# THE TASK
Please count the lines in these records that contain "none" and give only that count.

# RECORDS SHOWN
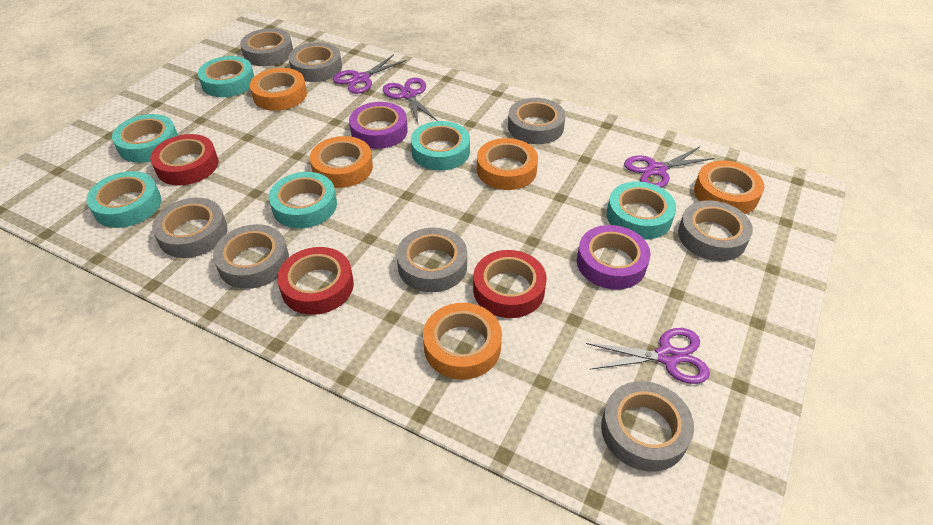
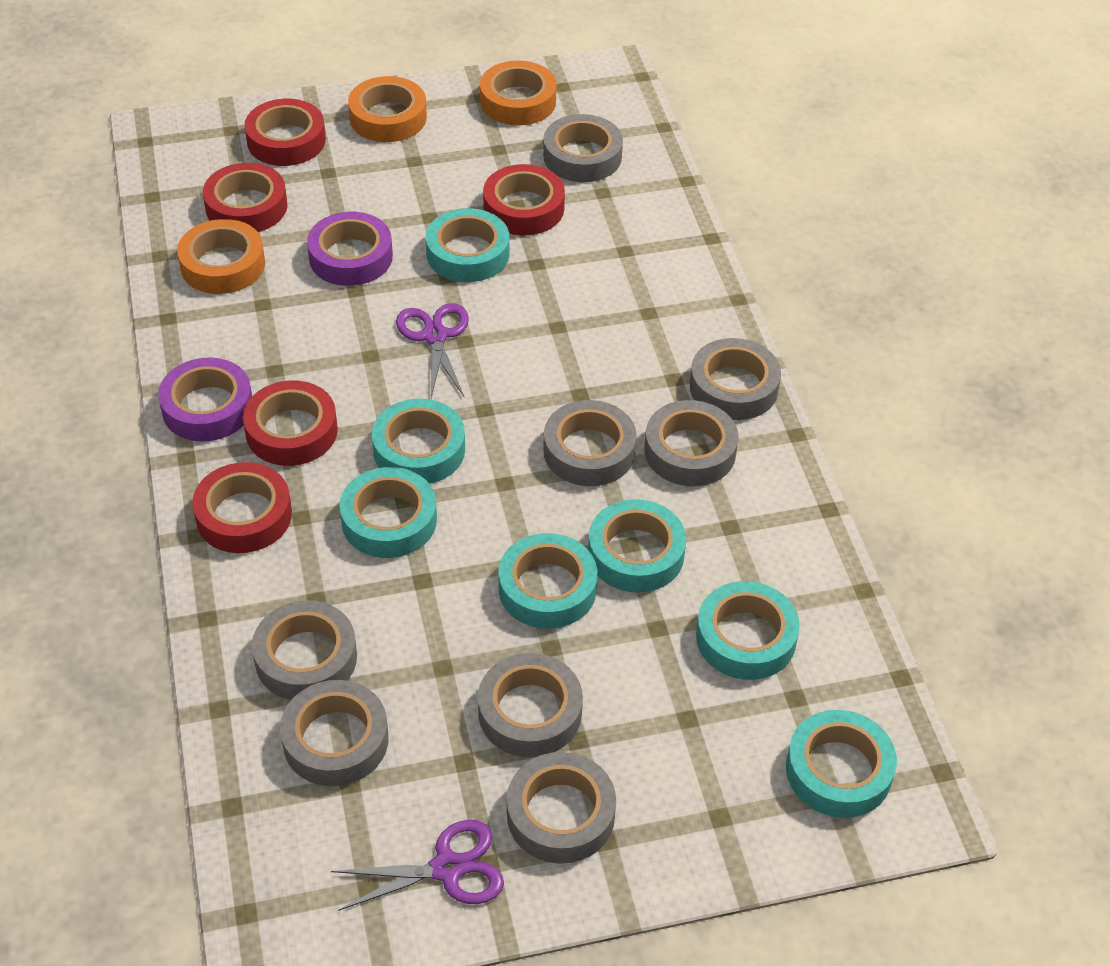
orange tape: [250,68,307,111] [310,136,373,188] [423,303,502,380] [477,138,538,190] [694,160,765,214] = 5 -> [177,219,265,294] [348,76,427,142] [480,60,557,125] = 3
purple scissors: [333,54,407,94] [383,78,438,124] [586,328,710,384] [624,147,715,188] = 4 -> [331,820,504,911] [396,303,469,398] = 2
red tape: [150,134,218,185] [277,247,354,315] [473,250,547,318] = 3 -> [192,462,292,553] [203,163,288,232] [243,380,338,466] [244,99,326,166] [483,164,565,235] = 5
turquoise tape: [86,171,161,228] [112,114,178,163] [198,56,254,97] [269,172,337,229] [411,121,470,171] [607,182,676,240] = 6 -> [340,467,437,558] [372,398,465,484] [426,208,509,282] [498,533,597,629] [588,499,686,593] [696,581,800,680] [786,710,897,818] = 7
...
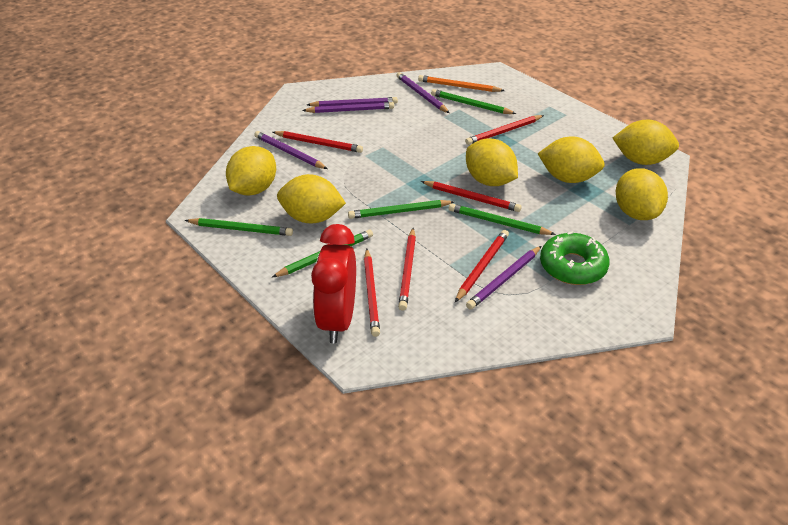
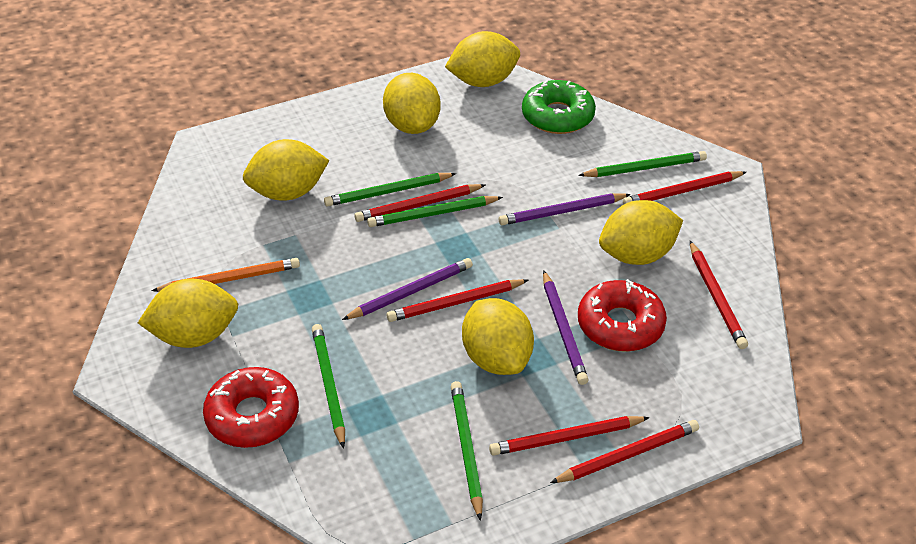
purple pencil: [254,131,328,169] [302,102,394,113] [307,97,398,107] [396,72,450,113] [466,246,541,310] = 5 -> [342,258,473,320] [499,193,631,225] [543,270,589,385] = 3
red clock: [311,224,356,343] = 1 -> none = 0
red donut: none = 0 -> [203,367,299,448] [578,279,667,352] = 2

# RESULT FOR THIS EXERCISE
2